→ WHAT IS BEING ASKED
Print this span of the material below exactly: the line with "(436, 142) = (591, 208): none -> pink gift", the line with "(585, 317) = (657, 480): white", and every line between them, but nothing else.

→ MATERIAL FOR THIS TASK
▽
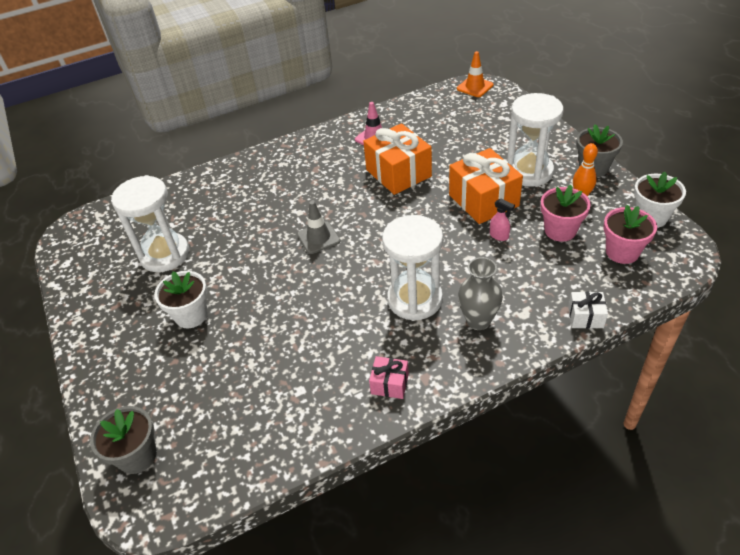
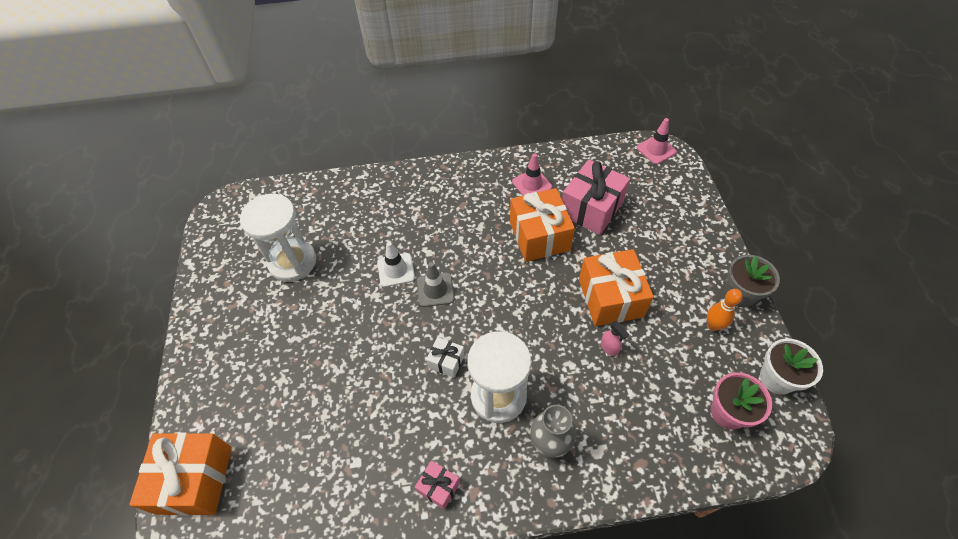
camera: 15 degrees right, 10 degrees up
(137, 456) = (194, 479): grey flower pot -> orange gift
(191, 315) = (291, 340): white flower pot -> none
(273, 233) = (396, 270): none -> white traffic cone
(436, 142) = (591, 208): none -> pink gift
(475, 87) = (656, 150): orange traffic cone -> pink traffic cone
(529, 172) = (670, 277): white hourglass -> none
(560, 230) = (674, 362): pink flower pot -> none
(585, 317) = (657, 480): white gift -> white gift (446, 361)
△
▽
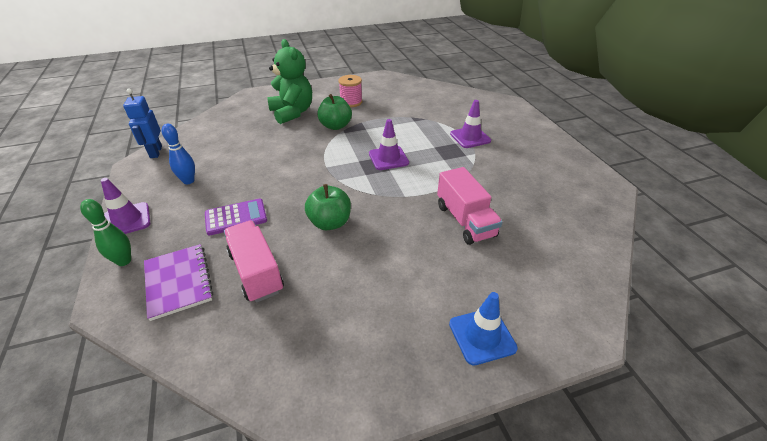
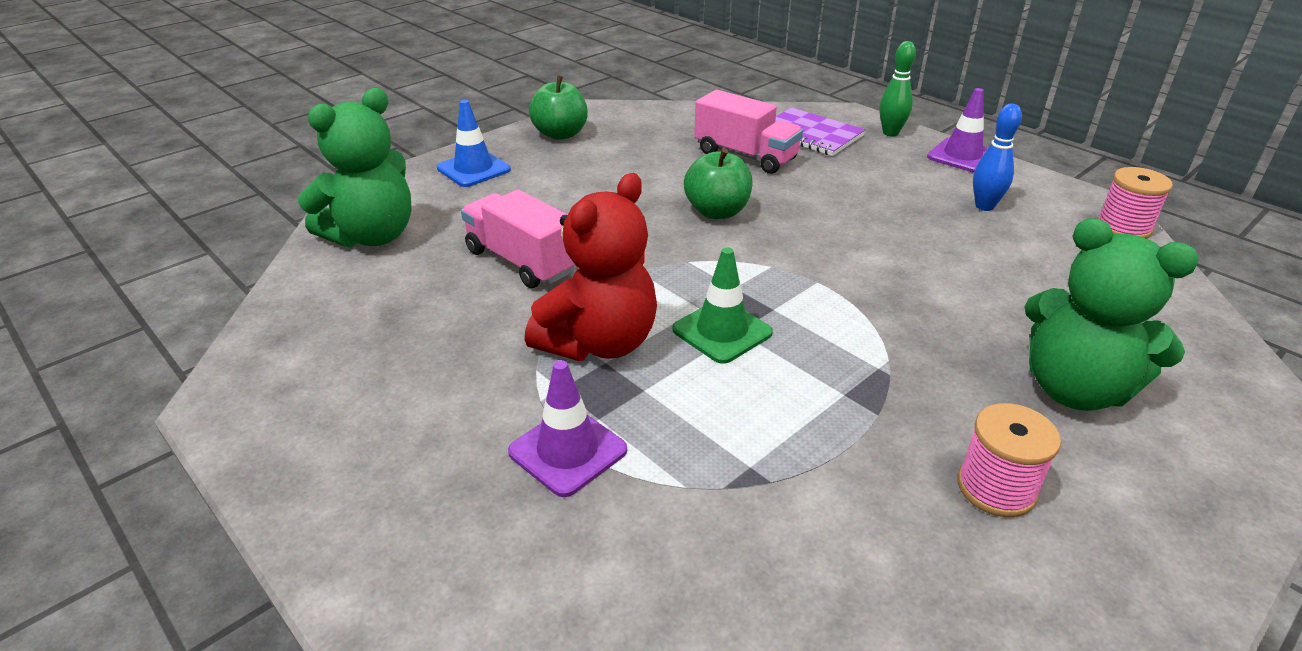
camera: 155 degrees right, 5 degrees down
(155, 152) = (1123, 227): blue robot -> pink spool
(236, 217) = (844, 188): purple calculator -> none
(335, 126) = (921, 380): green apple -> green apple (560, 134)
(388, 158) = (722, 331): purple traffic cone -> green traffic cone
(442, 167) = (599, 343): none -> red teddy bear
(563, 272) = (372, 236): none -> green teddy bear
△
▽
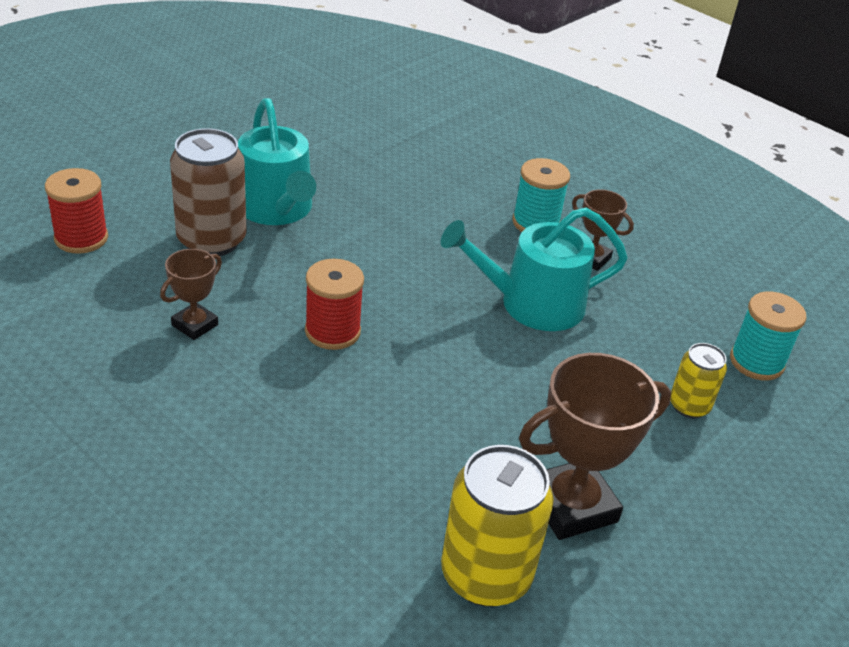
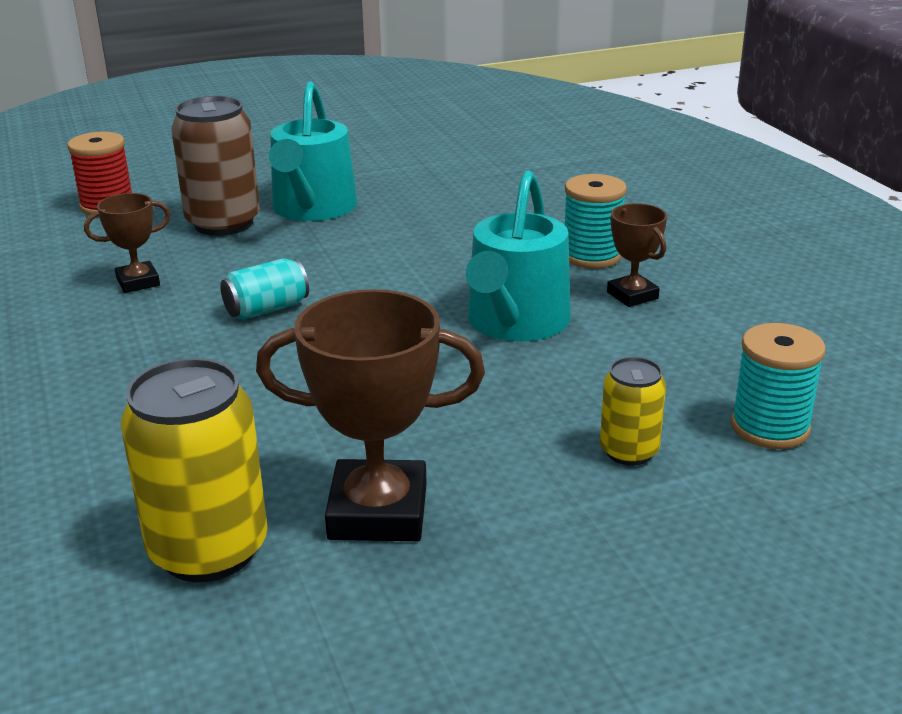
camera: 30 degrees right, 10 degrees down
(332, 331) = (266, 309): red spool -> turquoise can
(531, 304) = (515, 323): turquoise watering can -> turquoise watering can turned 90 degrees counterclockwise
△
→ WRITTEN ANSWER
(436, 142) = (591, 208): none -> pink gift
(475, 87) = (656, 150): orange traffic cone -> pink traffic cone
(529, 172) = (670, 277): white hourglass -> none
(560, 230) = (674, 362): pink flower pot -> none
(585, 317) = (657, 480): white gift -> white gift (446, 361)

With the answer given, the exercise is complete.